■ **Information shown**
▼

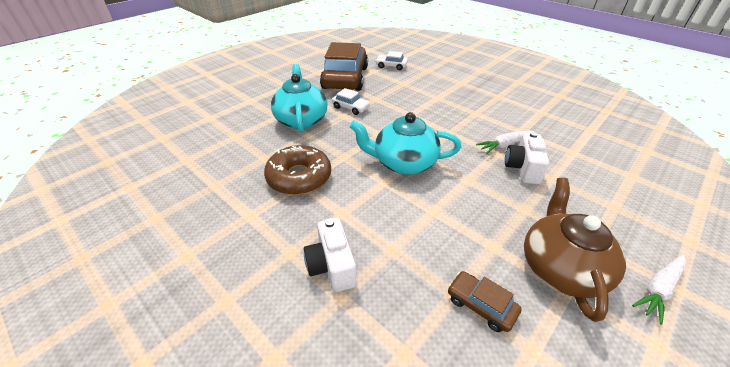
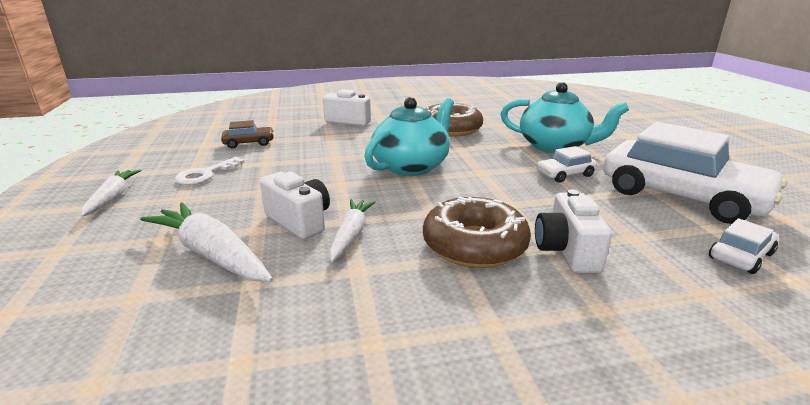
camera: 125 degrees right, 15 degrees down
brown car [320,42,368,91] -> white car [603,122,788,224]
brown teapot [524,178,626,322] -> white key [175,157,245,185]
none -> white carrot [140,202,273,282]
none -> brown donut [423,197,531,268]
none -> white camera [535,190,612,273]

▲

■ **Instructions for the task**
Reproduce only the lines running from the one that contains "brown car [320,42,368,91]" to the last line of the records.

■ **Solution to this exercise**
brown car [320,42,368,91] -> white car [603,122,788,224]
brown teapot [524,178,626,322] -> white key [175,157,245,185]
none -> white carrot [140,202,273,282]
none -> brown donut [423,197,531,268]
none -> white camera [535,190,612,273]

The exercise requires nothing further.